[Start of section]

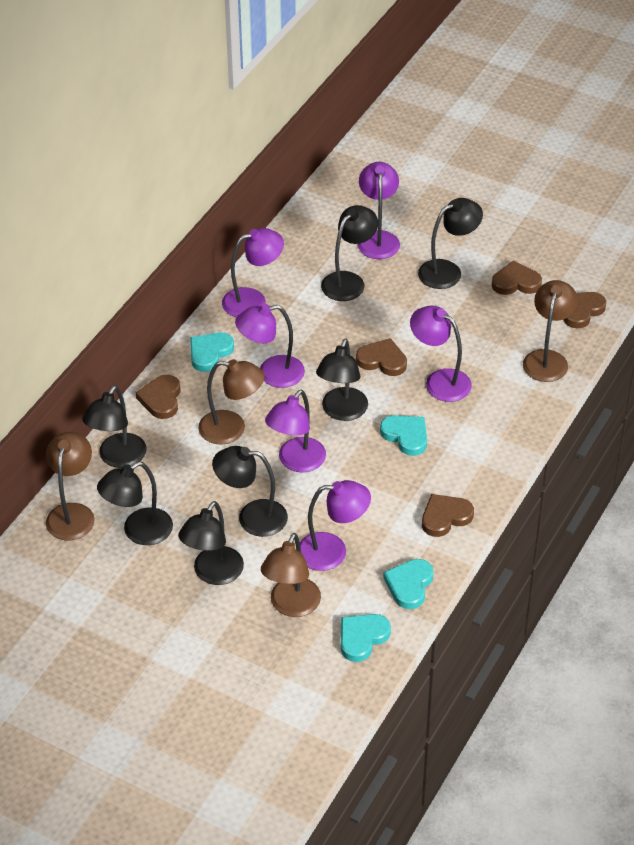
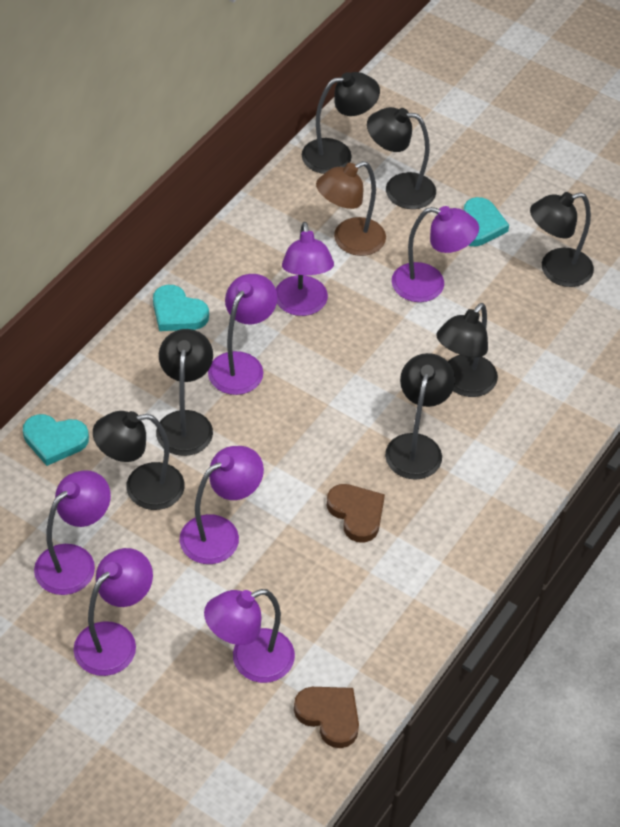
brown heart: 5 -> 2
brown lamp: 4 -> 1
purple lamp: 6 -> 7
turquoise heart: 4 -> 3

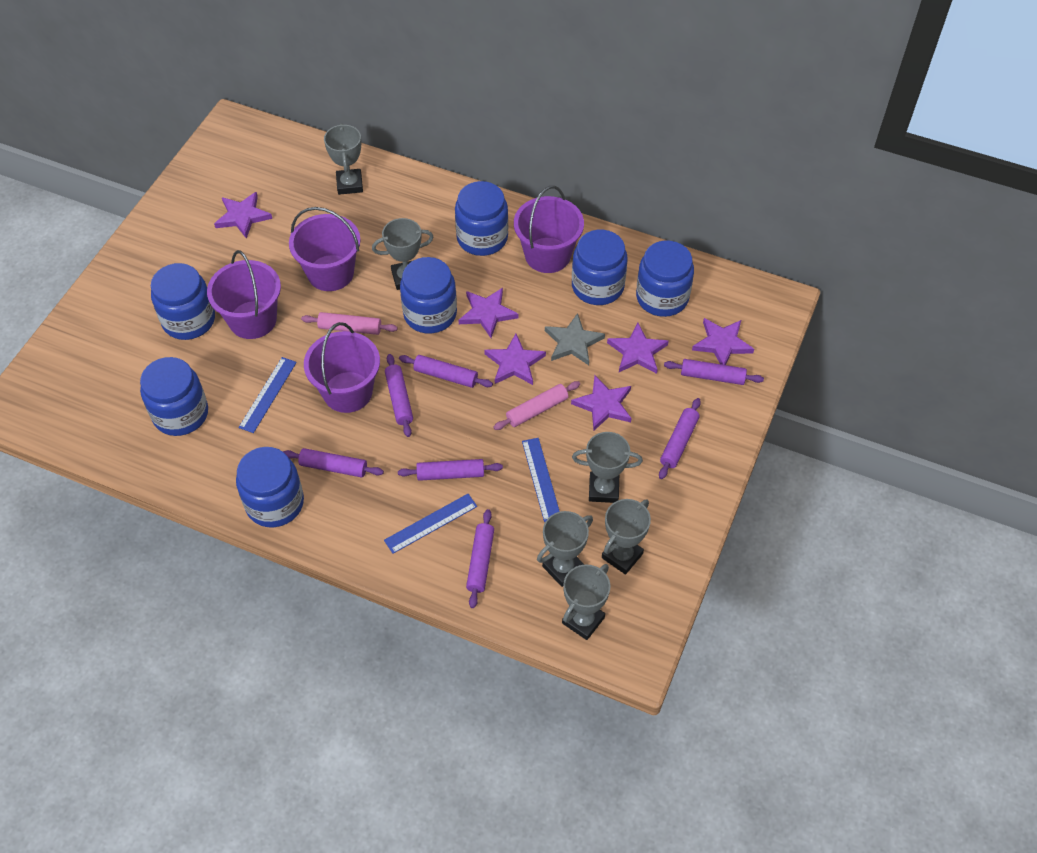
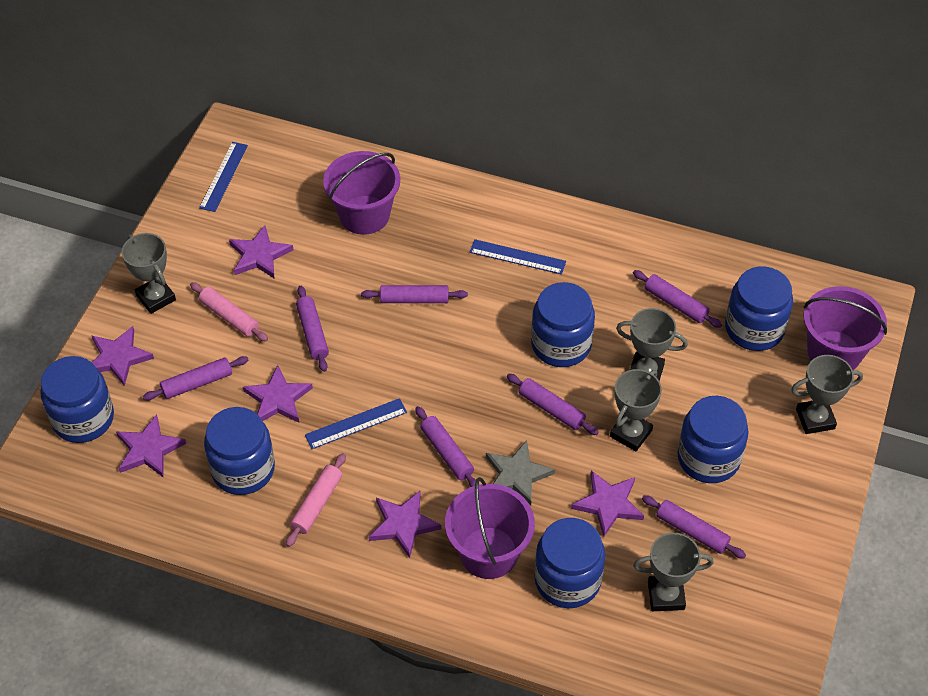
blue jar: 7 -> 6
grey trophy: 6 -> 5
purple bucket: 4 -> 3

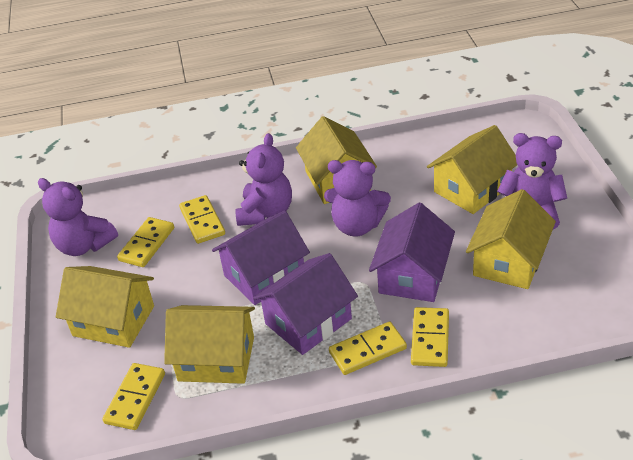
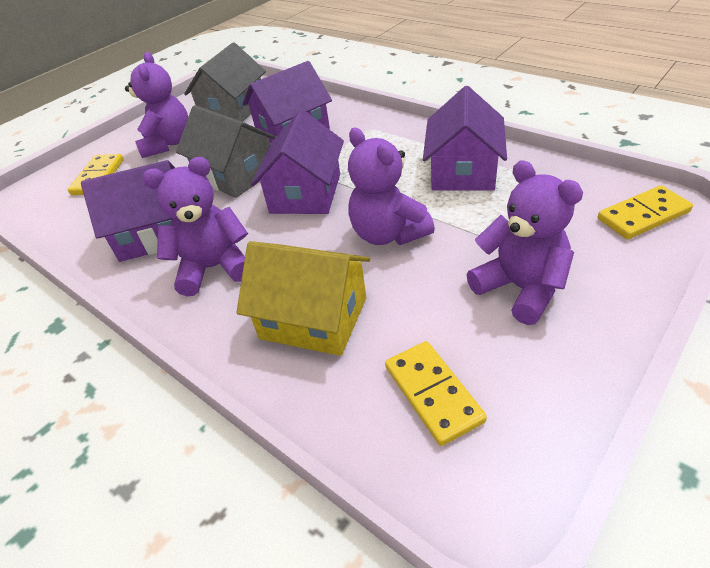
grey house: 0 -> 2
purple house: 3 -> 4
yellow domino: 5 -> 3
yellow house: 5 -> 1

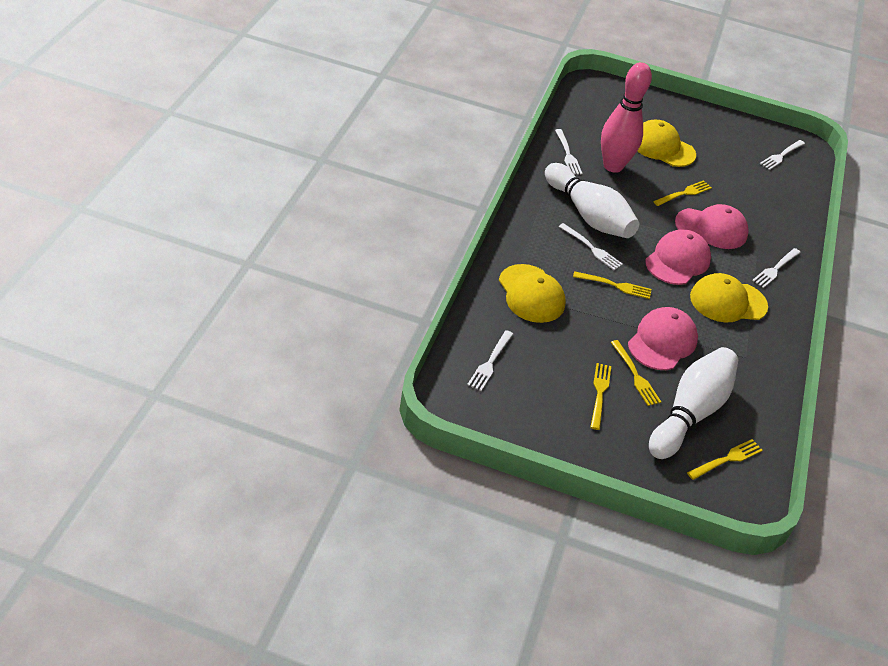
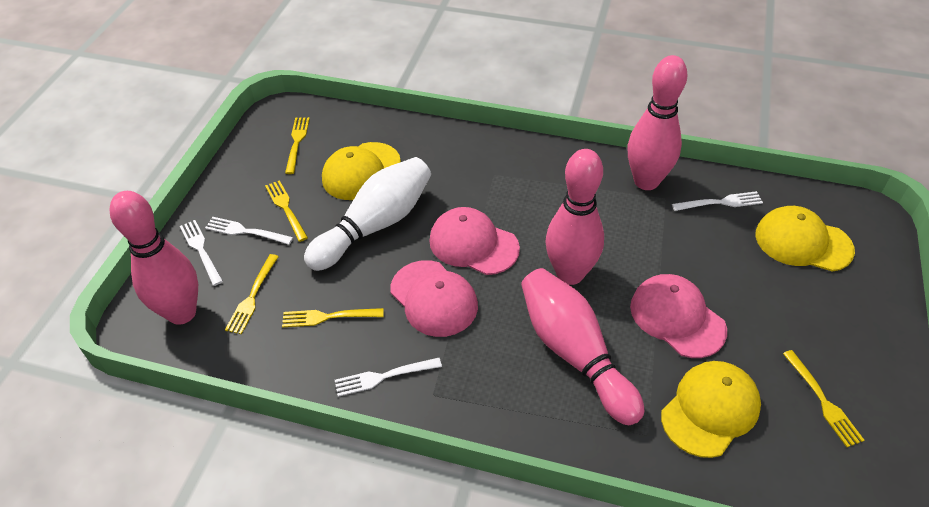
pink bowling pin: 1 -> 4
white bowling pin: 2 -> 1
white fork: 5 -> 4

[End of section]

→ Task: All lines in the records that contain "bowling" are to be copied and returned.

→ Task response:
pink bowling pin: 1 -> 4
white bowling pin: 2 -> 1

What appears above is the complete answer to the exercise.